(Prompt): Only the lines from the one that contains "(455, 490) = (260, 166): red" to the end of the material below are wanted, each duplicated exactly.
Data supplied below:
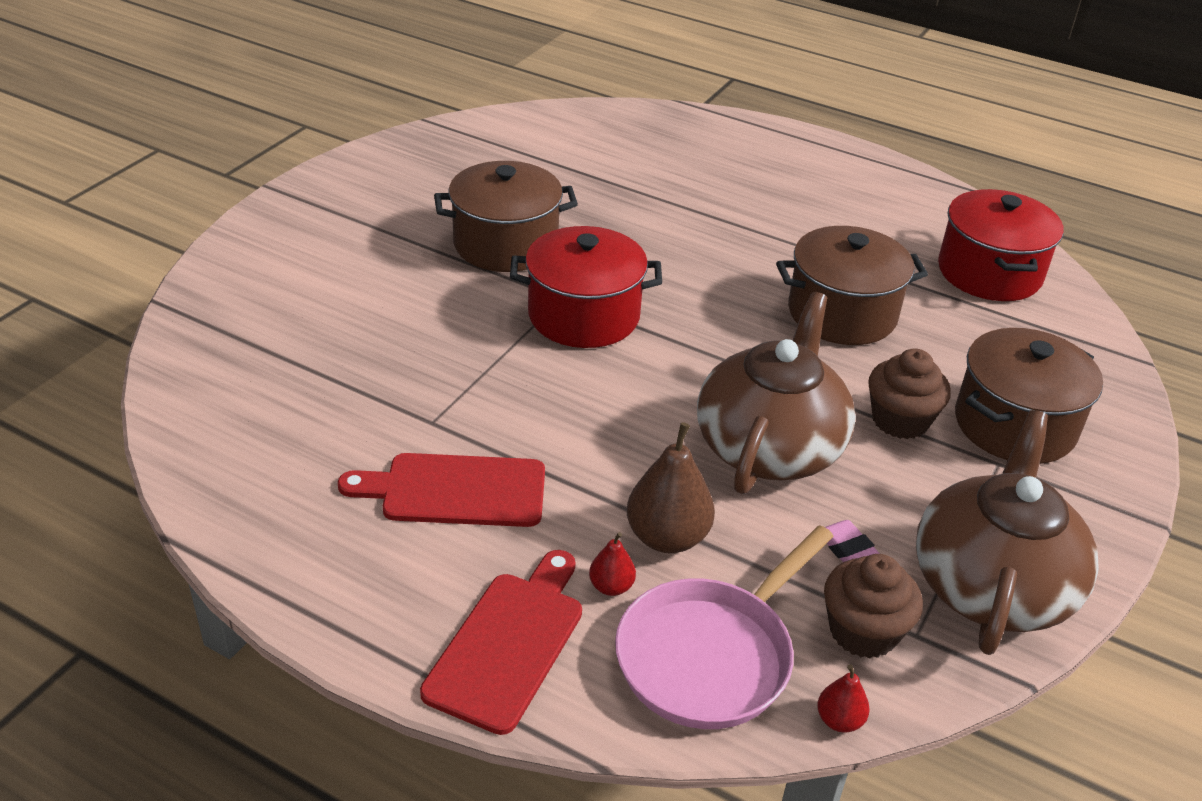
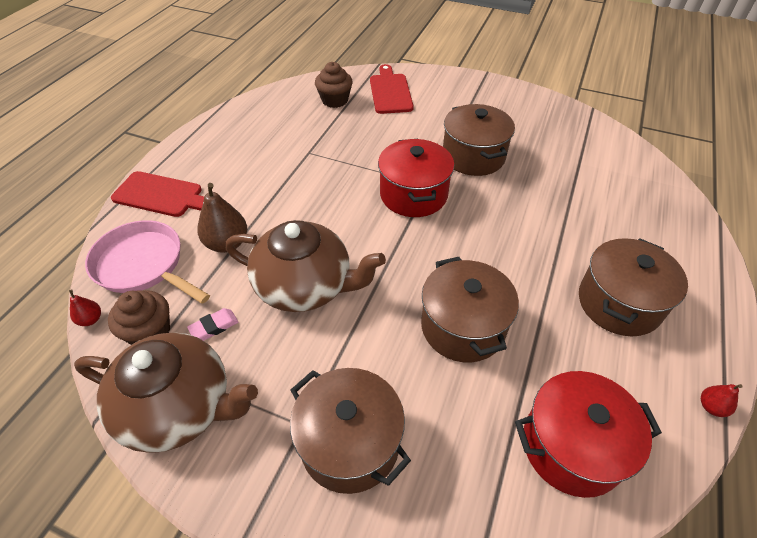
camera: 85 degrees right, 10 degrees up
(455, 490) = (260, 166): red cutting board -> red cutting board (390, 92)
(611, 586) = (193, 225): red pear -> red pear (711, 407)
(805, 198) = (619, 303): none -> brown pot
(900, 420) = (342, 360): brown cupcake -> brown cupcake (335, 100)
End of Data supplied.
(Exercise solution):
(455, 490) = (260, 166): red cutting board -> red cutting board (390, 92)
(611, 586) = (193, 225): red pear -> red pear (711, 407)
(805, 198) = (619, 303): none -> brown pot
(900, 420) = (342, 360): brown cupcake -> brown cupcake (335, 100)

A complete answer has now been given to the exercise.